[Data items]
----
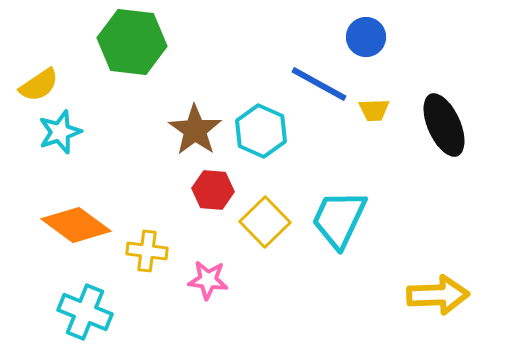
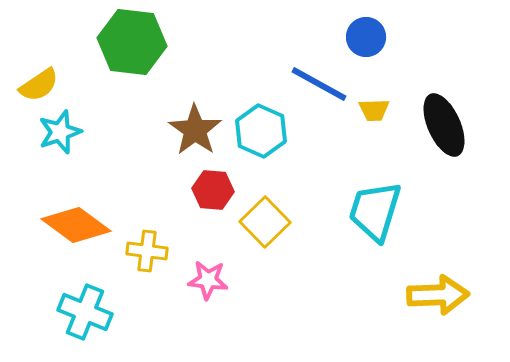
cyan trapezoid: moved 36 px right, 8 px up; rotated 8 degrees counterclockwise
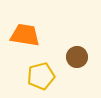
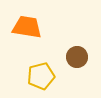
orange trapezoid: moved 2 px right, 8 px up
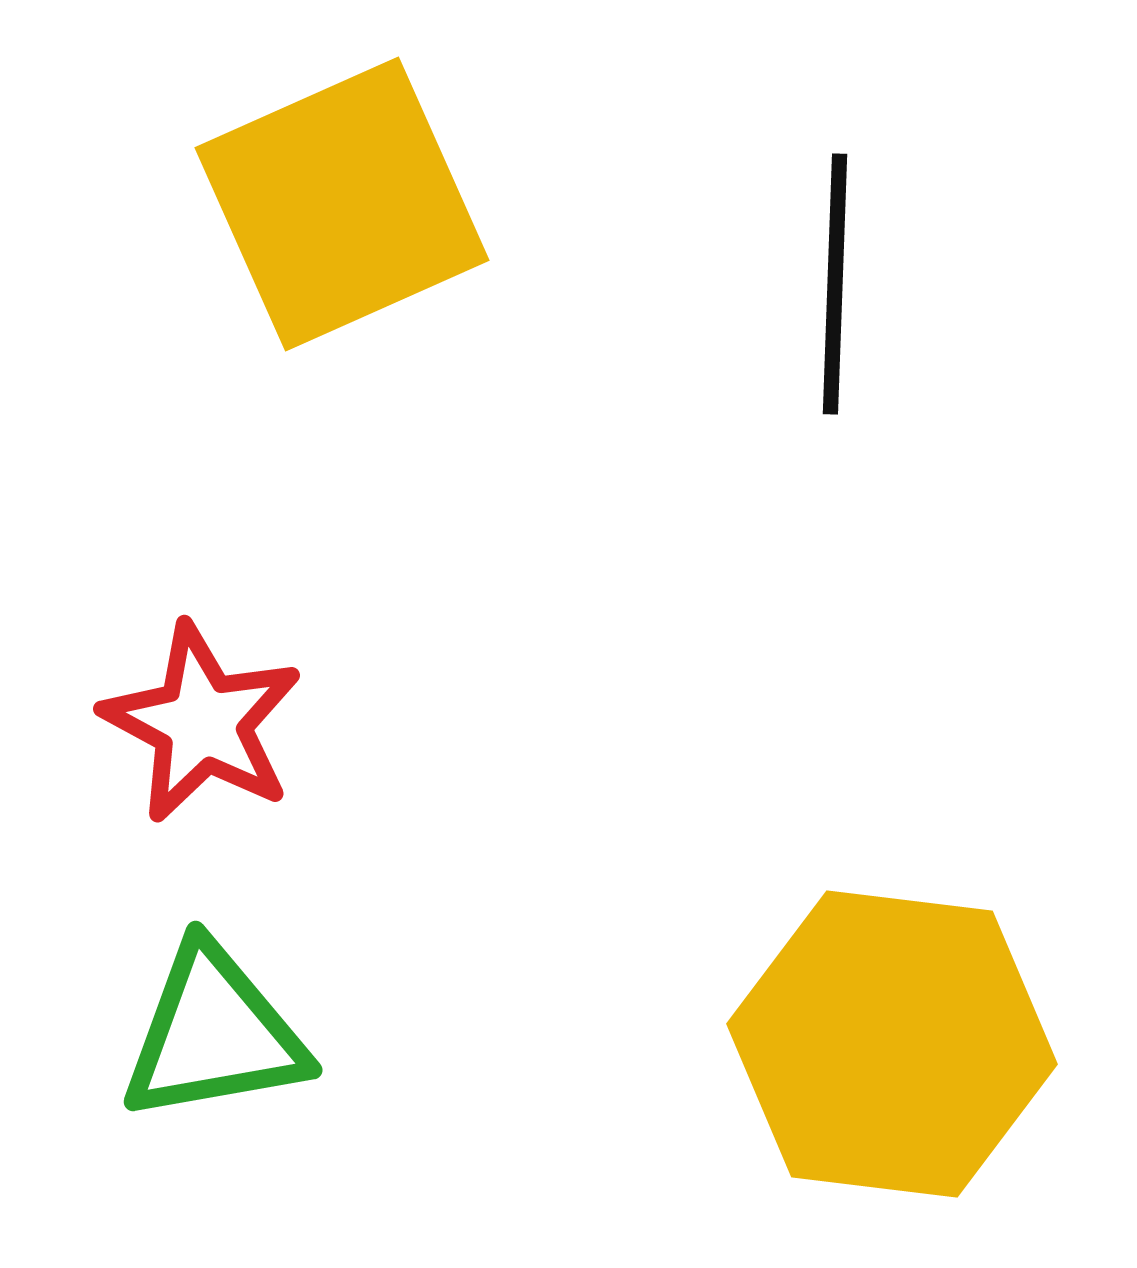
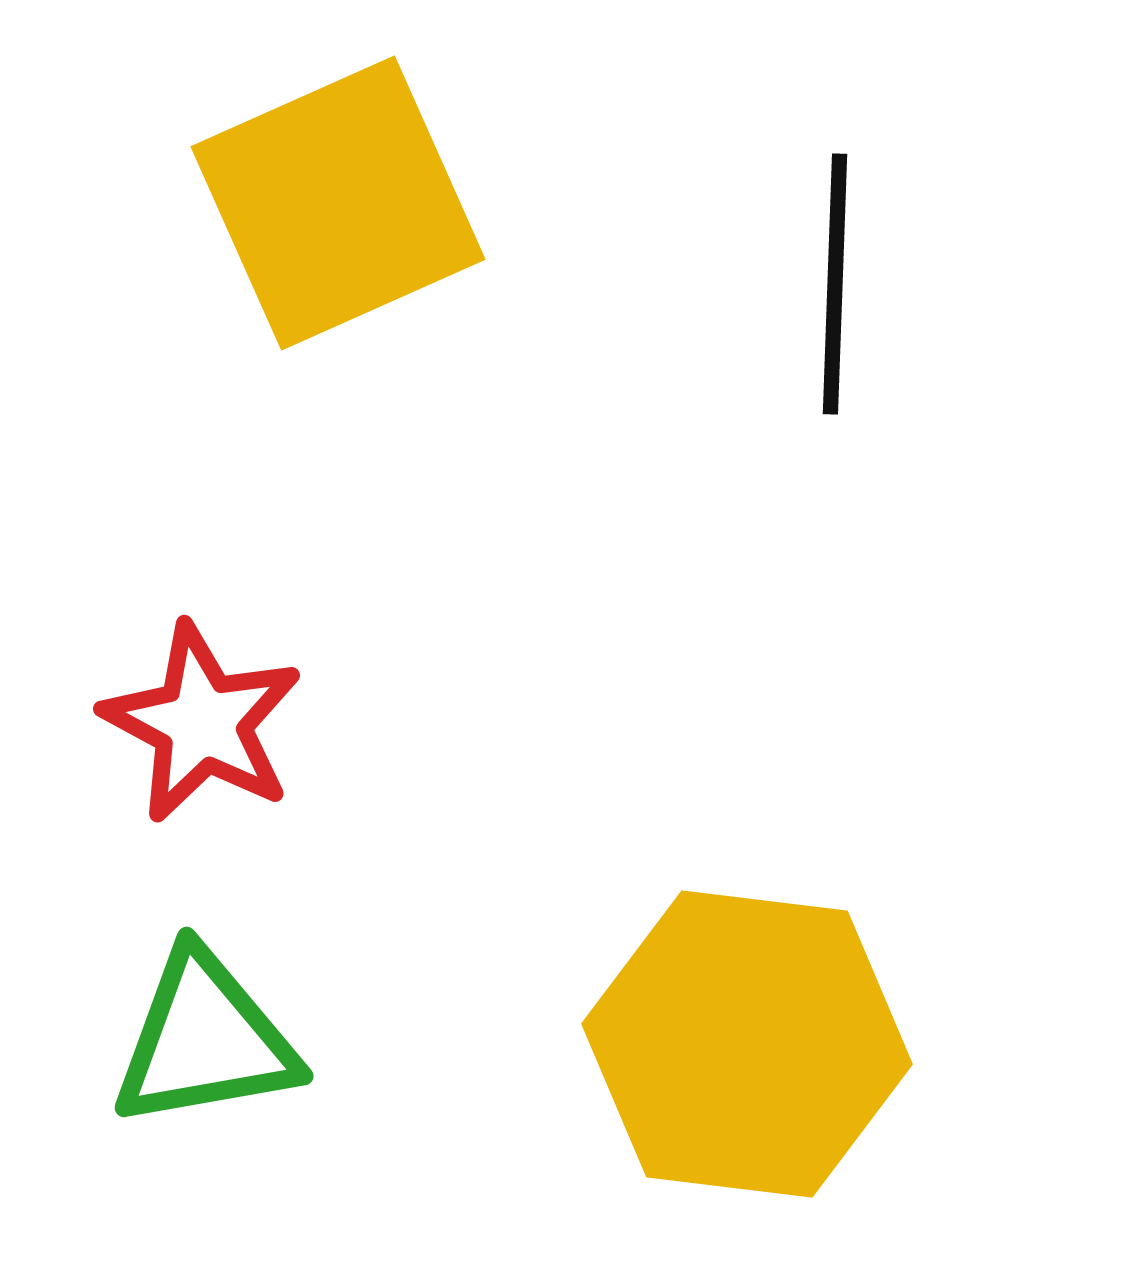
yellow square: moved 4 px left, 1 px up
green triangle: moved 9 px left, 6 px down
yellow hexagon: moved 145 px left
----
• **Problem statement**
Rewrite the text lines of all the records above, replacing every "moved" with "shifted" and keeping everything else the same. Leave the pictures out.

• **Result**
cyan trapezoid: shifted 36 px right, 8 px up; rotated 8 degrees counterclockwise
orange trapezoid: shifted 2 px right, 8 px up
yellow square: shifted 4 px left, 1 px up
green triangle: shifted 9 px left, 6 px down
yellow hexagon: shifted 145 px left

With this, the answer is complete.